--- Extracted data Enclosed Below ---
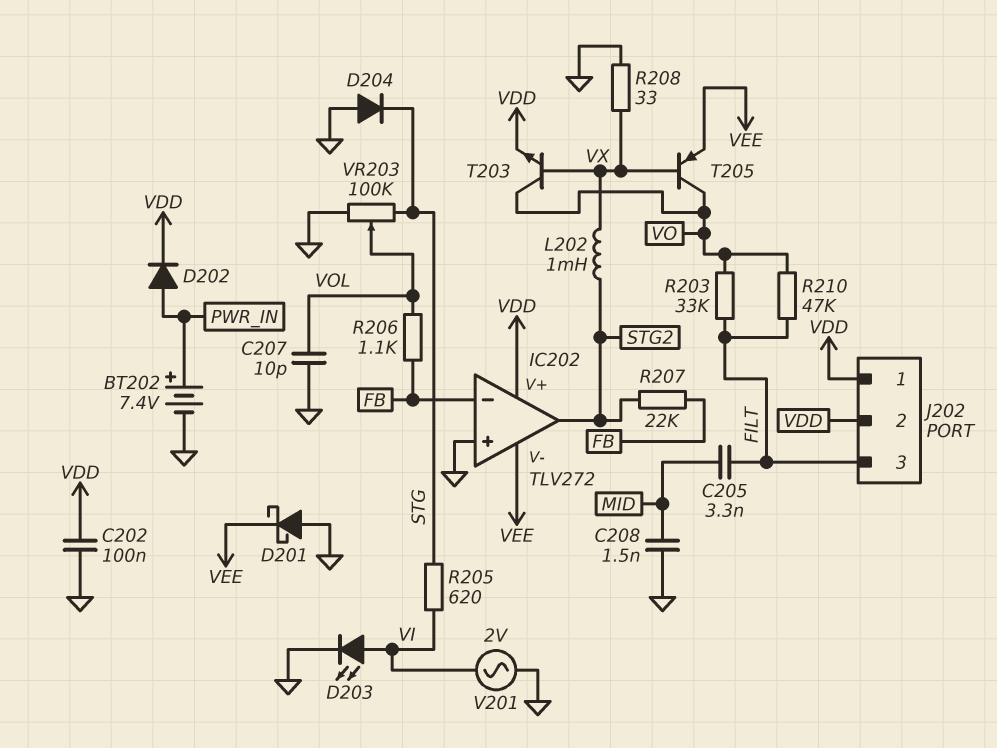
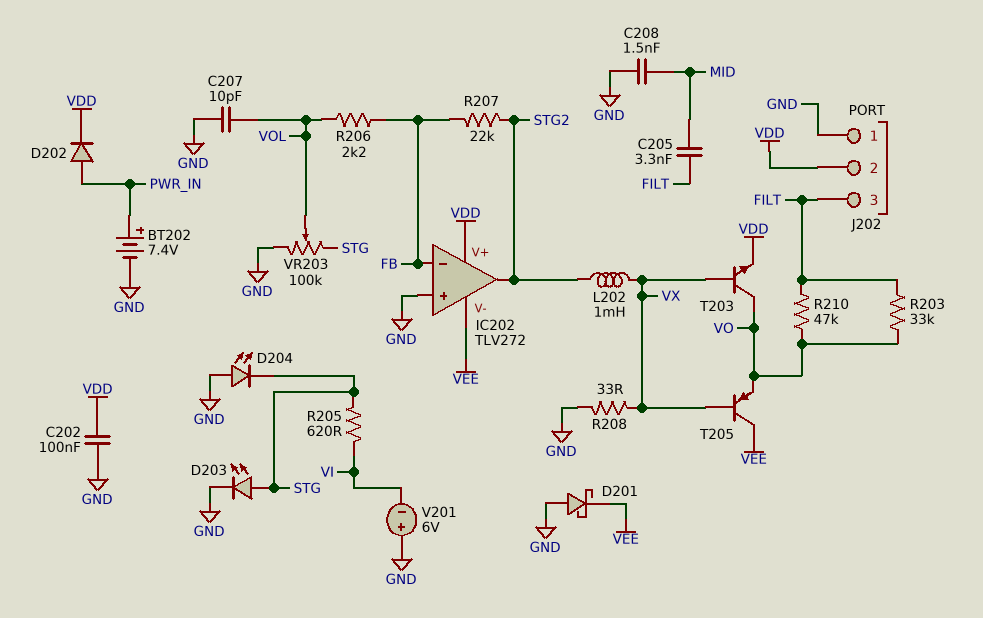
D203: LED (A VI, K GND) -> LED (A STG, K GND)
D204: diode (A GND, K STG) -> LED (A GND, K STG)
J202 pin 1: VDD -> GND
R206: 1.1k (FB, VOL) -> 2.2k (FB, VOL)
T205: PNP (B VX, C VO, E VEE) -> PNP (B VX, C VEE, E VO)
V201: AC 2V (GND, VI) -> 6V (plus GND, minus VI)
--- End of Enclosed Extracted data ---
--- Extracted data Enclosed Below ---
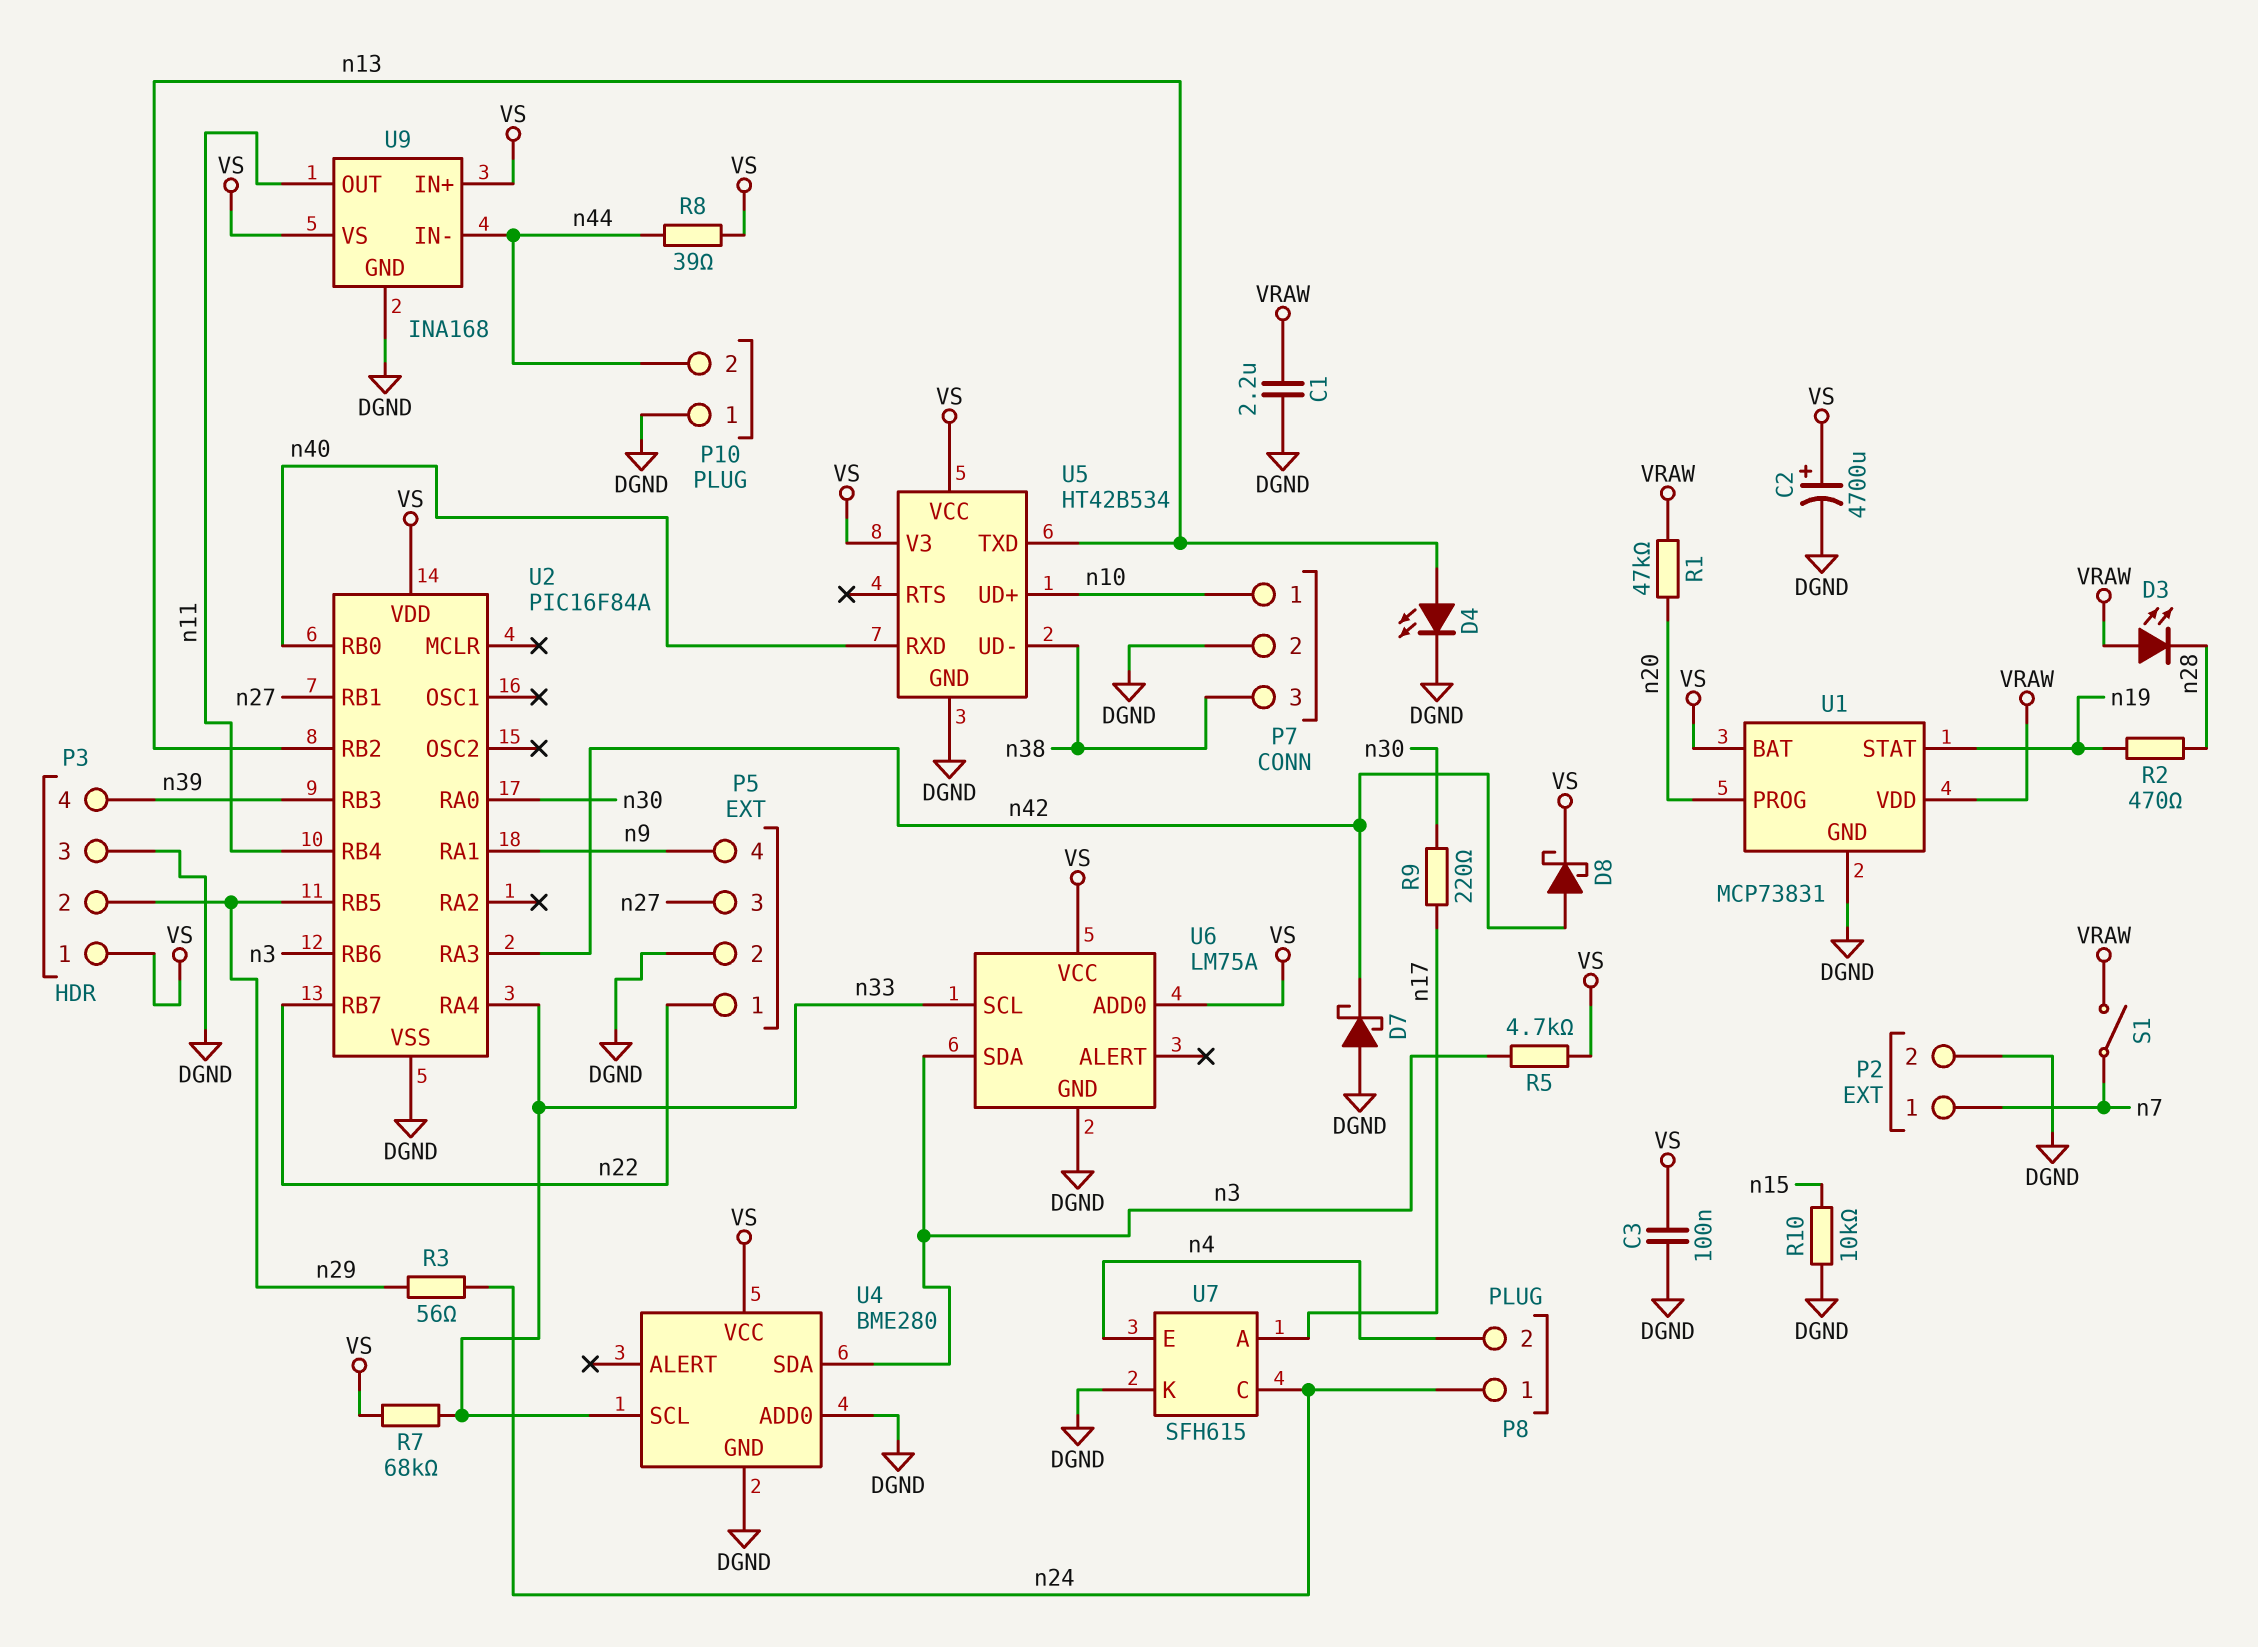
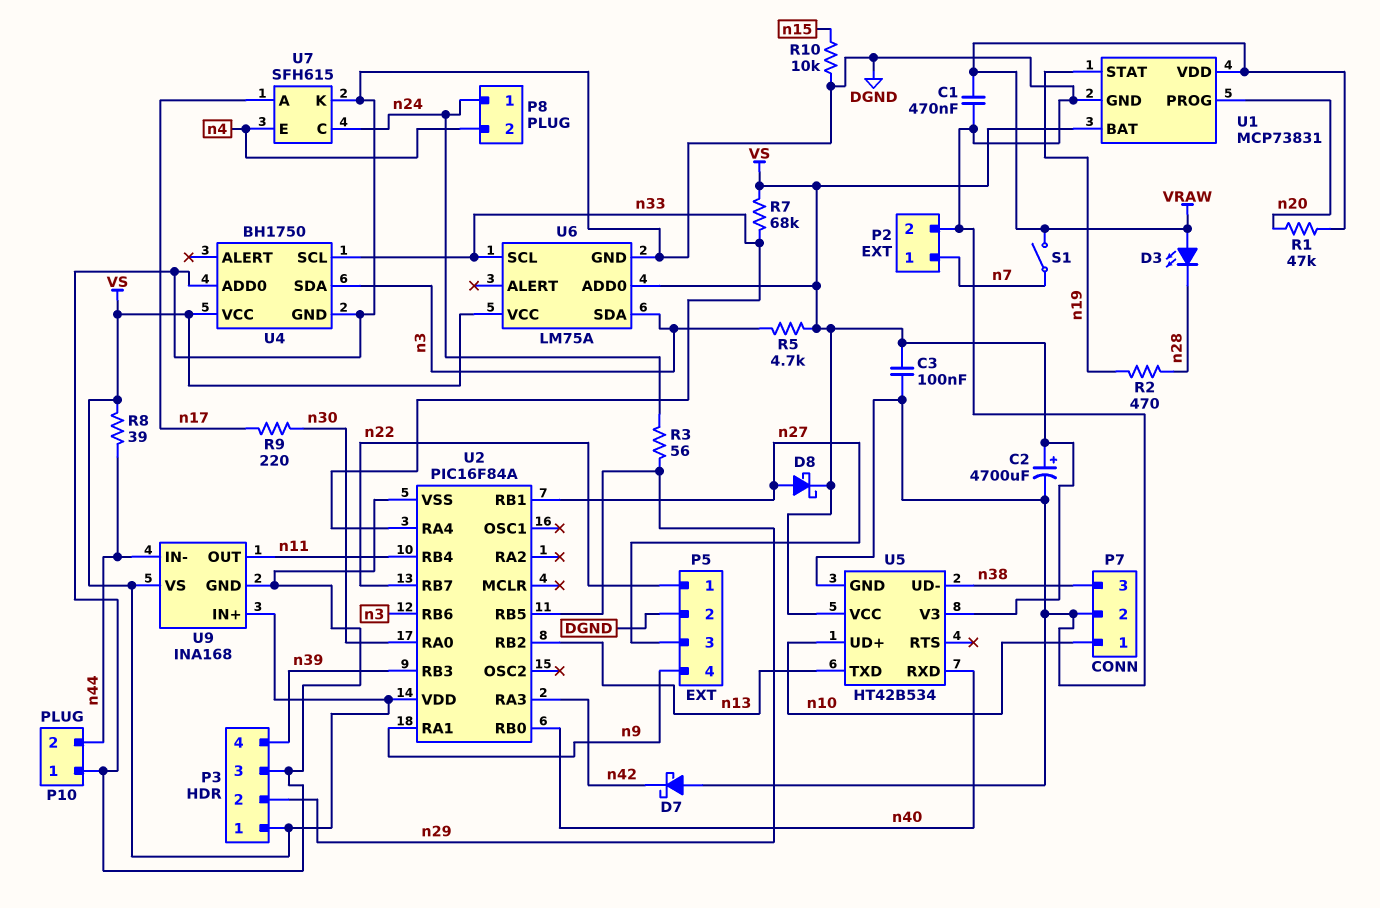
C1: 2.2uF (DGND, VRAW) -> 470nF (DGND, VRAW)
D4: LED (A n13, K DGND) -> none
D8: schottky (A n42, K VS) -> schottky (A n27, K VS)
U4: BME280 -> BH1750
--- End of Enclosed Extracted data ---
--- Extracted data Enclosed Below ---
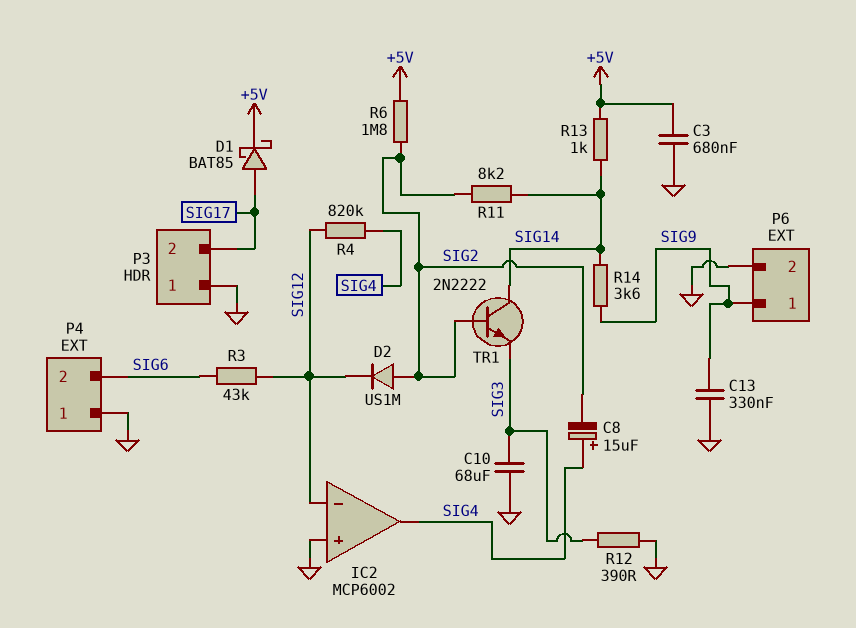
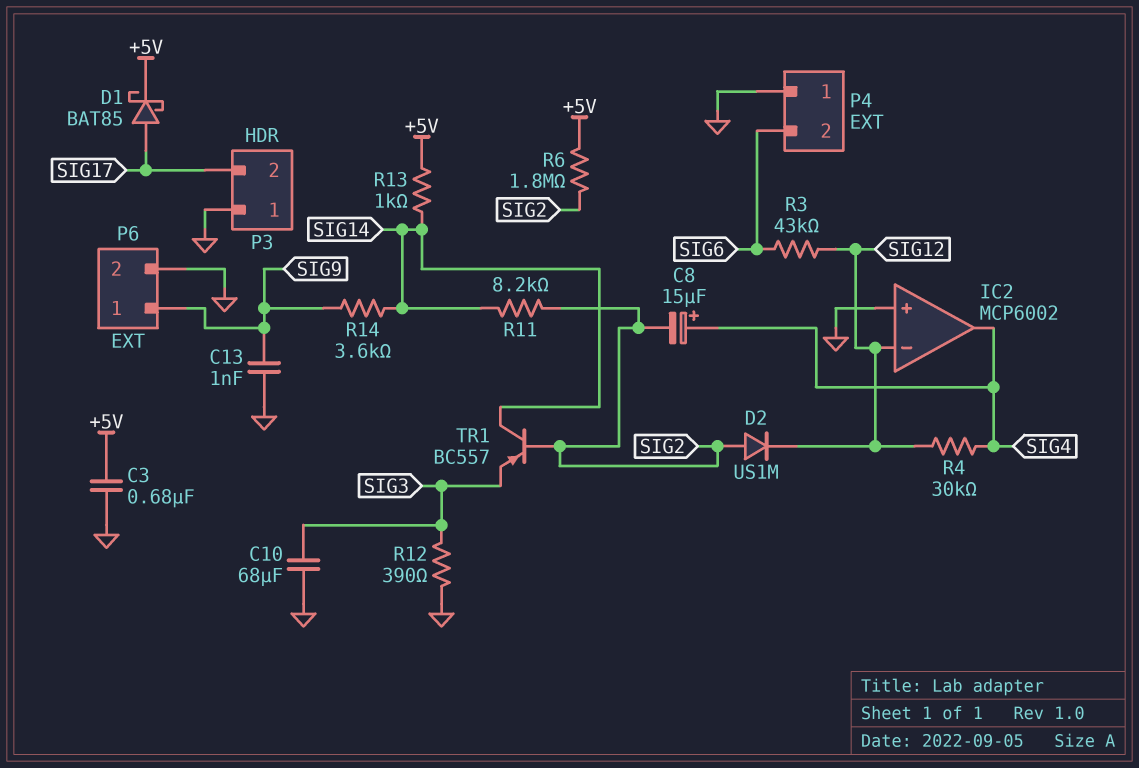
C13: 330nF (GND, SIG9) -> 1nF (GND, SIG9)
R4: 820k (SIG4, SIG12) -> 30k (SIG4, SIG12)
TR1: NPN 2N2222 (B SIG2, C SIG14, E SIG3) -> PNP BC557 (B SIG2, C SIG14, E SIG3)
--- End of Enclosed Extracted data ---
# Brief:
After locating the line holding "D4: LED (A n13, K DGND) -> none" above, output exactly that line and every line after it through the line holding "U4: BME280 -> BH1750". Include nothing else.

# Reply:
D4: LED (A n13, K DGND) -> none
D8: schottky (A n42, K VS) -> schottky (A n27, K VS)
U4: BME280 -> BH1750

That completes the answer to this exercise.